* **Instructions for the task**:
Every entry needs to be written out again exactly.

******************************

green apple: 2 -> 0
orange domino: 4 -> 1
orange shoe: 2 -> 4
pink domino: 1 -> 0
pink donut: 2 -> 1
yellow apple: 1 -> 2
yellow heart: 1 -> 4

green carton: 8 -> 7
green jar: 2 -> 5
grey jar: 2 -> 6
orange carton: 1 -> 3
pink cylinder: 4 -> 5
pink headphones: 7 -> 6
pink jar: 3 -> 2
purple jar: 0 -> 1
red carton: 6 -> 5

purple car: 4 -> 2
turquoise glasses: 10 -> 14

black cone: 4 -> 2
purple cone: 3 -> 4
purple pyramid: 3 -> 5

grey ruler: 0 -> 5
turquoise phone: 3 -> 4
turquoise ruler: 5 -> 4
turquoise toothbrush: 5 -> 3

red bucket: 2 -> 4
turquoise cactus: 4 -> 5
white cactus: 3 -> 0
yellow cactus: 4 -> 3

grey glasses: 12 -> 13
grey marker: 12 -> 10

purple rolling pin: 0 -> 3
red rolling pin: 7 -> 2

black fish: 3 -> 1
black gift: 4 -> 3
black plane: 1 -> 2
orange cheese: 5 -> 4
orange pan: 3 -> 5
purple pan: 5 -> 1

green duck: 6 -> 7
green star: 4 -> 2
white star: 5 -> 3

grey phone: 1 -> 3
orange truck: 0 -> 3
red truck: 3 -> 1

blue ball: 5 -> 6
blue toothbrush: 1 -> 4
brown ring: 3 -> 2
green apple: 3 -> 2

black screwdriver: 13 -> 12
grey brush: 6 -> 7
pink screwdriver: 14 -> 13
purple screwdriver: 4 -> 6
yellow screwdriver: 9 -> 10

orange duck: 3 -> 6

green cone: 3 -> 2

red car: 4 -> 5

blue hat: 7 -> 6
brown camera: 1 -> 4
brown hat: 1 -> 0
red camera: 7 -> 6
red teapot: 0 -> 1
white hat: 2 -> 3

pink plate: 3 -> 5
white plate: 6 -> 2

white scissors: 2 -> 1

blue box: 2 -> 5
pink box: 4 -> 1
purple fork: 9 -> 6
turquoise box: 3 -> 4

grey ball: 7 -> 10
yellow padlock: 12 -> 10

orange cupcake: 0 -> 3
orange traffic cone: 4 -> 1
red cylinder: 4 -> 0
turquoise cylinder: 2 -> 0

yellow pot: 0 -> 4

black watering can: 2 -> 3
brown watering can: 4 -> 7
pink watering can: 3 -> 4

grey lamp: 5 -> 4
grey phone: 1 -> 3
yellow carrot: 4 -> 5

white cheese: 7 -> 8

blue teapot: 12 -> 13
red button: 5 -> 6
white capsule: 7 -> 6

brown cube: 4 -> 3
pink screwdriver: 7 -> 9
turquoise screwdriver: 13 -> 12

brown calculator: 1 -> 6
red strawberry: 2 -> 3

******************************

* **Answer to this task**:
green apple: 2 -> 0
orange domino: 4 -> 1
orange shoe: 2 -> 4
pink domino: 1 -> 0
pink donut: 2 -> 1
yellow apple: 1 -> 2
yellow heart: 1 -> 4

green carton: 8 -> 7
green jar: 2 -> 5
grey jar: 2 -> 6
orange carton: 1 -> 3
pink cylinder: 4 -> 5
pink headphones: 7 -> 6
pink jar: 3 -> 2
purple jar: 0 -> 1
red carton: 6 -> 5

purple car: 4 -> 2
turquoise glasses: 10 -> 14

black cone: 4 -> 2
purple cone: 3 -> 4
purple pyramid: 3 -> 5

grey ruler: 0 -> 5
turquoise phone: 3 -> 4
turquoise ruler: 5 -> 4
turquoise toothbrush: 5 -> 3

red bucket: 2 -> 4
turquoise cactus: 4 -> 5
white cactus: 3 -> 0
yellow cactus: 4 -> 3

grey glasses: 12 -> 13
grey marker: 12 -> 10

purple rolling pin: 0 -> 3
red rolling pin: 7 -> 2

black fish: 3 -> 1
black gift: 4 -> 3
black plane: 1 -> 2
orange cheese: 5 -> 4
orange pan: 3 -> 5
purple pan: 5 -> 1

green duck: 6 -> 7
green star: 4 -> 2
white star: 5 -> 3

grey phone: 1 -> 3
orange truck: 0 -> 3
red truck: 3 -> 1

blue ball: 5 -> 6
blue toothbrush: 1 -> 4
brown ring: 3 -> 2
green apple: 3 -> 2

black screwdriver: 13 -> 12
grey brush: 6 -> 7
pink screwdriver: 14 -> 13
purple screwdriver: 4 -> 6
yellow screwdriver: 9 -> 10

orange duck: 3 -> 6

green cone: 3 -> 2

red car: 4 -> 5

blue hat: 7 -> 6
brown camera: 1 -> 4
brown hat: 1 -> 0
red camera: 7 -> 6
red teapot: 0 -> 1
white hat: 2 -> 3

pink plate: 3 -> 5
white plate: 6 -> 2

white scissors: 2 -> 1

blue box: 2 -> 5
pink box: 4 -> 1
purple fork: 9 -> 6
turquoise box: 3 -> 4

grey ball: 7 -> 10
yellow padlock: 12 -> 10

orange cupcake: 0 -> 3
orange traffic cone: 4 -> 1
red cylinder: 4 -> 0
turquoise cylinder: 2 -> 0

yellow pot: 0 -> 4

black watering can: 2 -> 3
brown watering can: 4 -> 7
pink watering can: 3 -> 4

grey lamp: 5 -> 4
grey phone: 1 -> 3
yellow carrot: 4 -> 5

white cheese: 7 -> 8

blue teapot: 12 -> 13
red button: 5 -> 6
white capsule: 7 -> 6

brown cube: 4 -> 3
pink screwdriver: 7 -> 9
turquoise screwdriver: 13 -> 12

brown calculator: 1 -> 6
red strawberry: 2 -> 3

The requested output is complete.